Try it -
Exact duplicates of all the records are needed.
(Beginning of Excerpted records)
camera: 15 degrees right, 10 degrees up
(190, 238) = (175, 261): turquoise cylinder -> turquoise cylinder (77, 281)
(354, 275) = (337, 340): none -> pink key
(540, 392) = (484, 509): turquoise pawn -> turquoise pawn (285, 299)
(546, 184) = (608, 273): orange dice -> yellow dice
(End of Excerpted records)
Output for this exercise -
camera: 15 degrees right, 10 degrees up
(190, 238) = (175, 261): turquoise cylinder -> turquoise cylinder (77, 281)
(354, 275) = (337, 340): none -> pink key
(540, 392) = (484, 509): turquoise pawn -> turquoise pawn (285, 299)
(546, 184) = (608, 273): orange dice -> yellow dice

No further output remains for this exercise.